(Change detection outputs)
%%
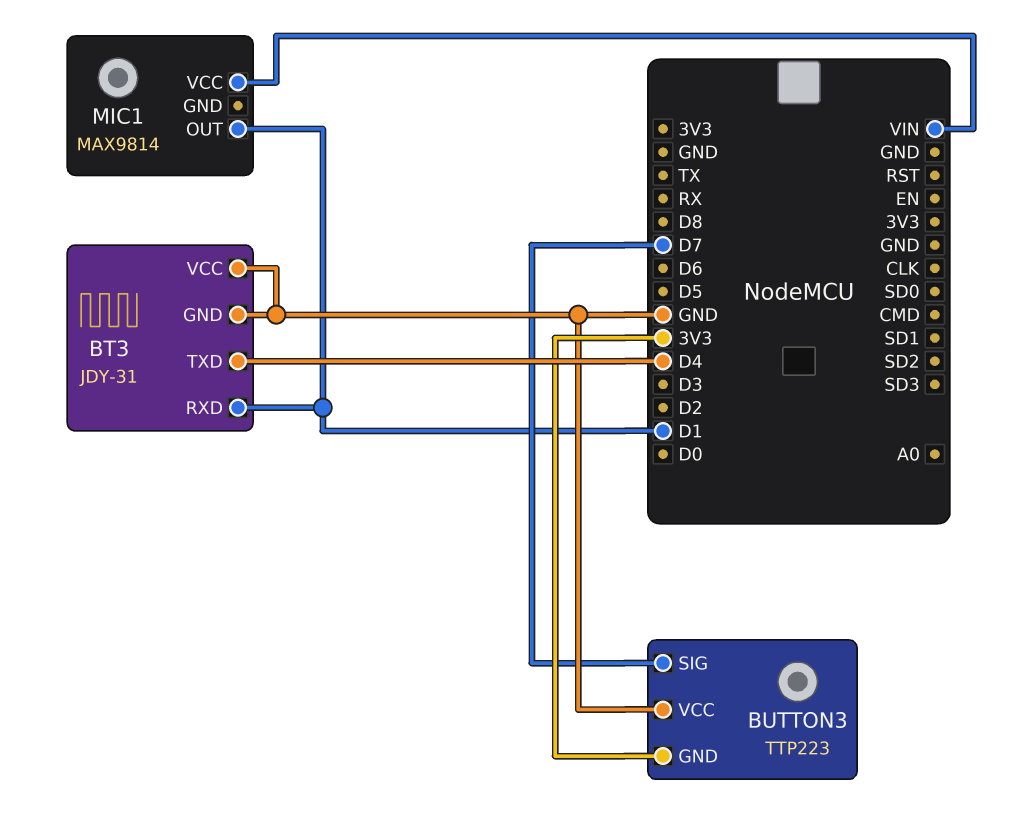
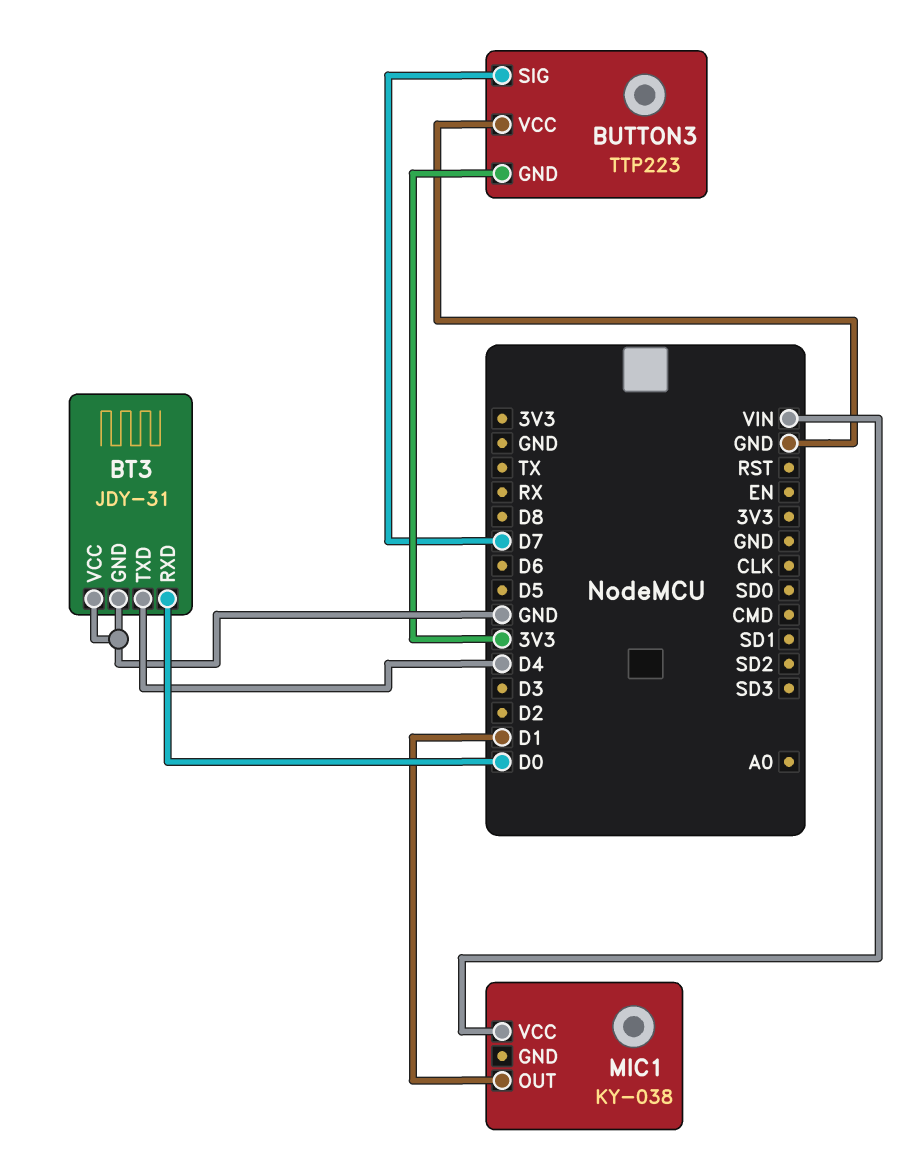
BT3 pin RXD: D1 -> D0
MIC1: MAX9814 -> KY-038

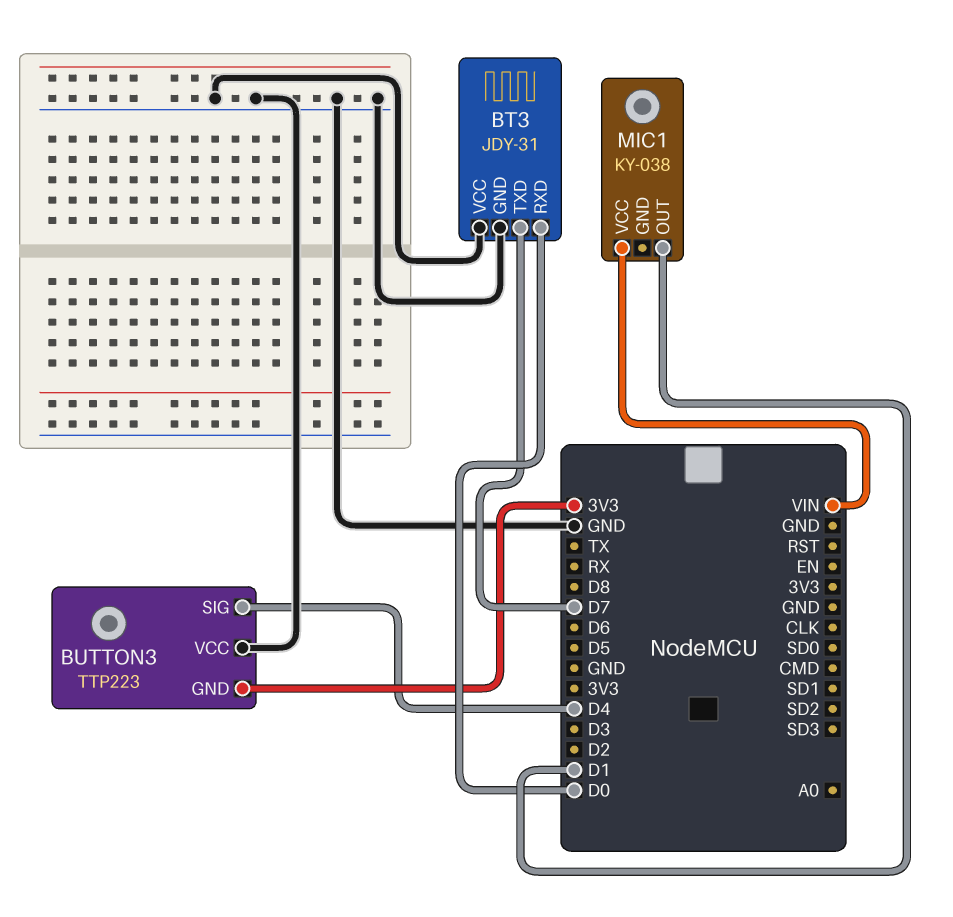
BT3 pin TXD: D4 -> D7
BUTTON3 pin SIG: D7 -> D4

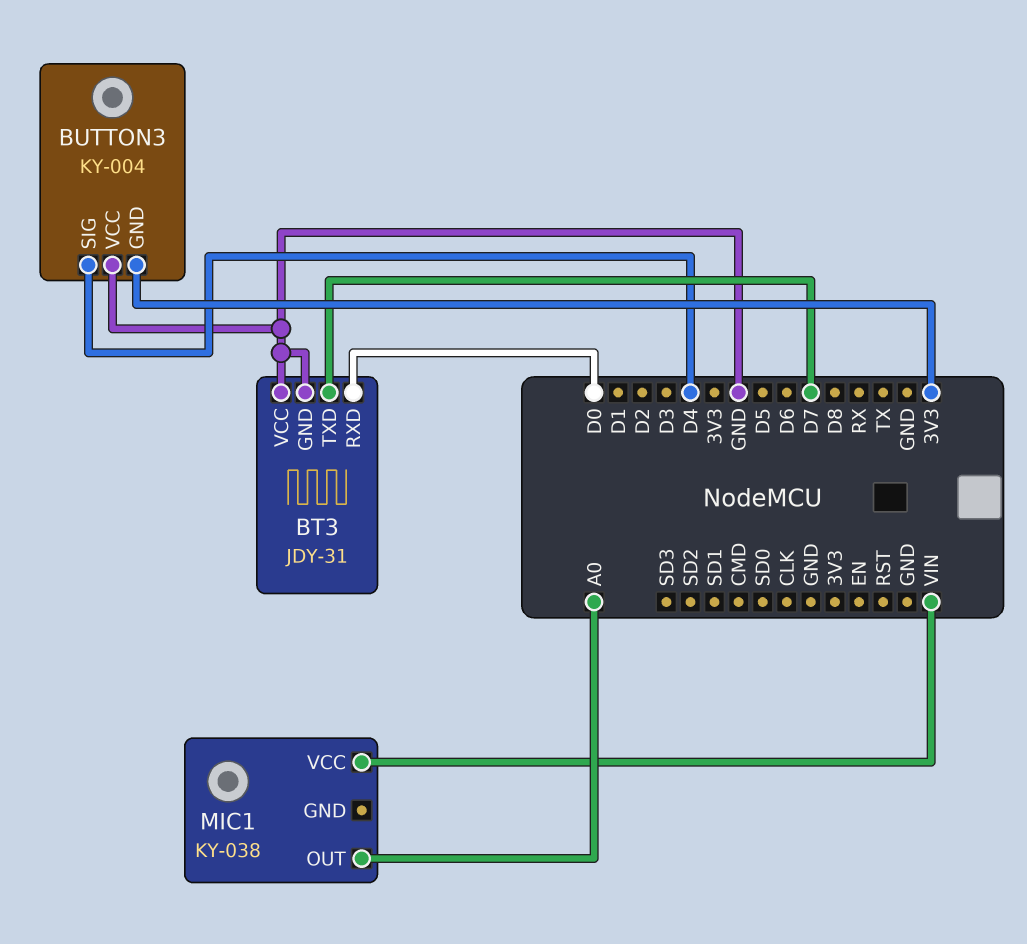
BUTTON3: TTP223 -> KY-004
MIC1 pin OUT: D1 -> A0

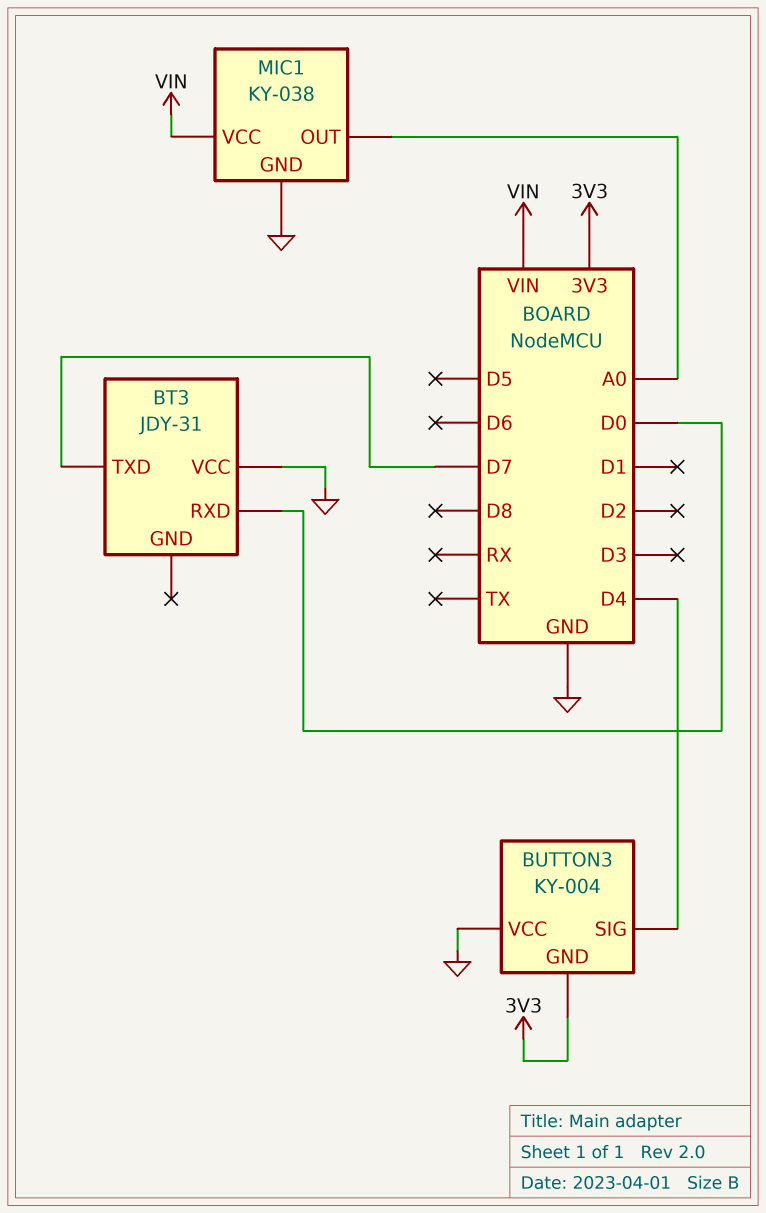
BT3 pin GND: GND -> none
MIC1 pin GND: none -> GND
%%
### [TASK DETAILS]
Among the lines above, show every one that contains the string "none".

### [COMPLETED EXERCISE]
BT3 pin GND: GND -> none
MIC1 pin GND: none -> GND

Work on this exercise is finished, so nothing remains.